### Source data

========

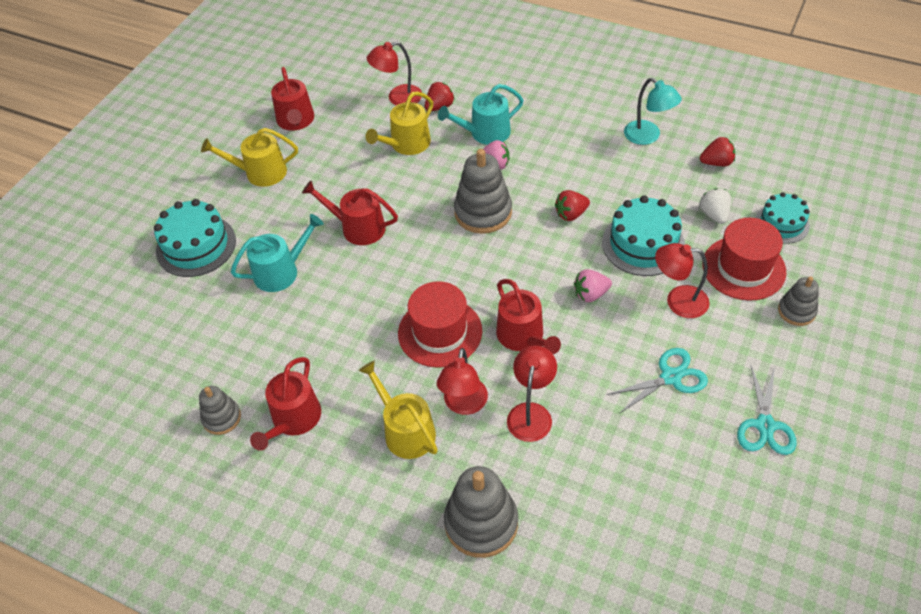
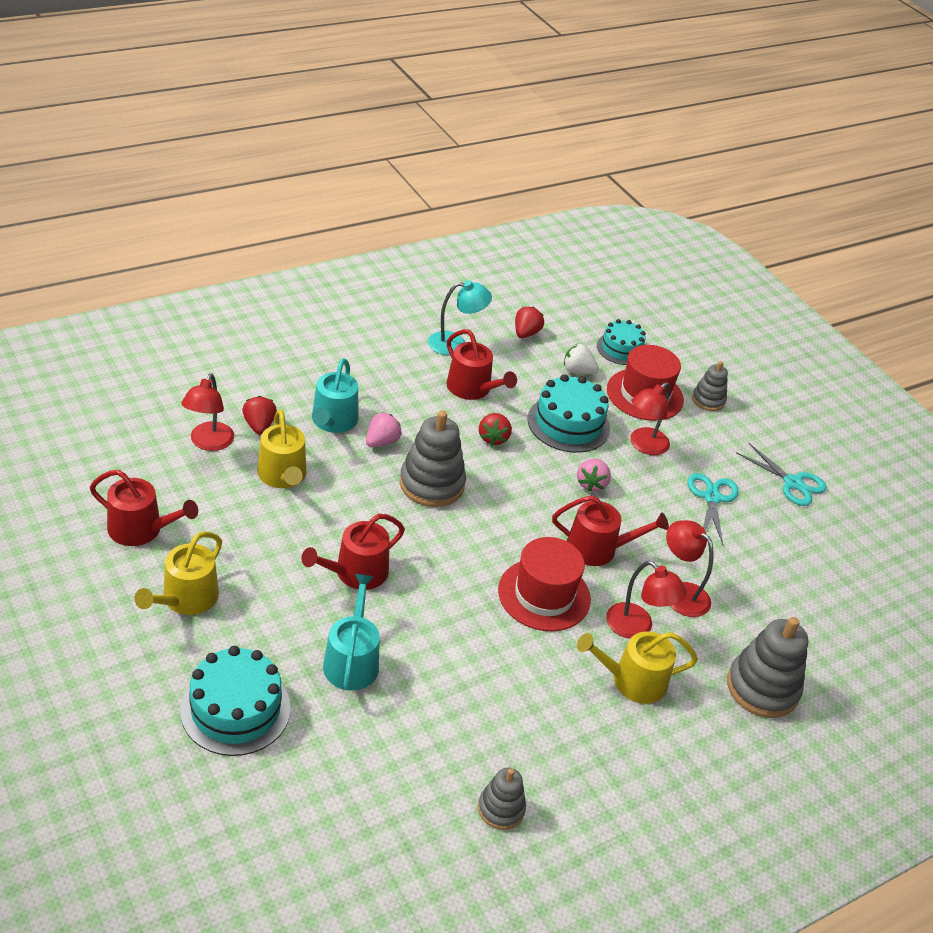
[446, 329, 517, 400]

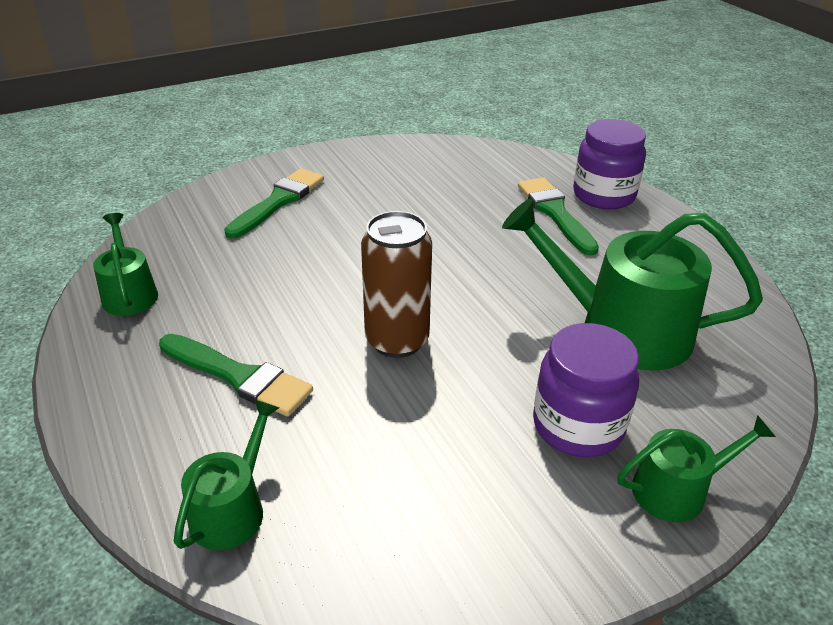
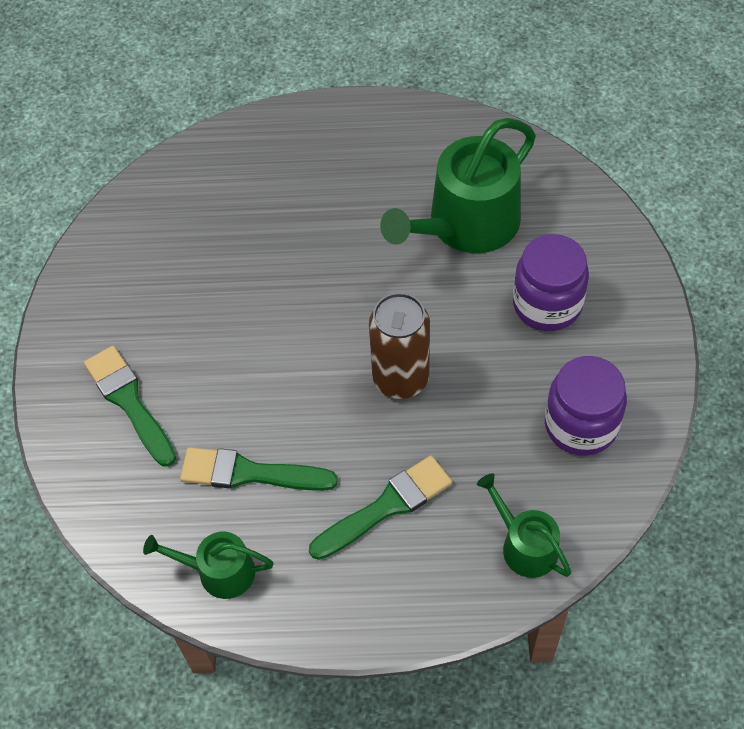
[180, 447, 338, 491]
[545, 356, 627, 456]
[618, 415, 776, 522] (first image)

========

### Instructions for the task
Repeat the material exactly as it reads, without any of its pictures.

### Task solution
[446, 329, 517, 400]

[180, 447, 338, 491]
[545, 356, 627, 456]
[618, 415, 776, 522] (first image)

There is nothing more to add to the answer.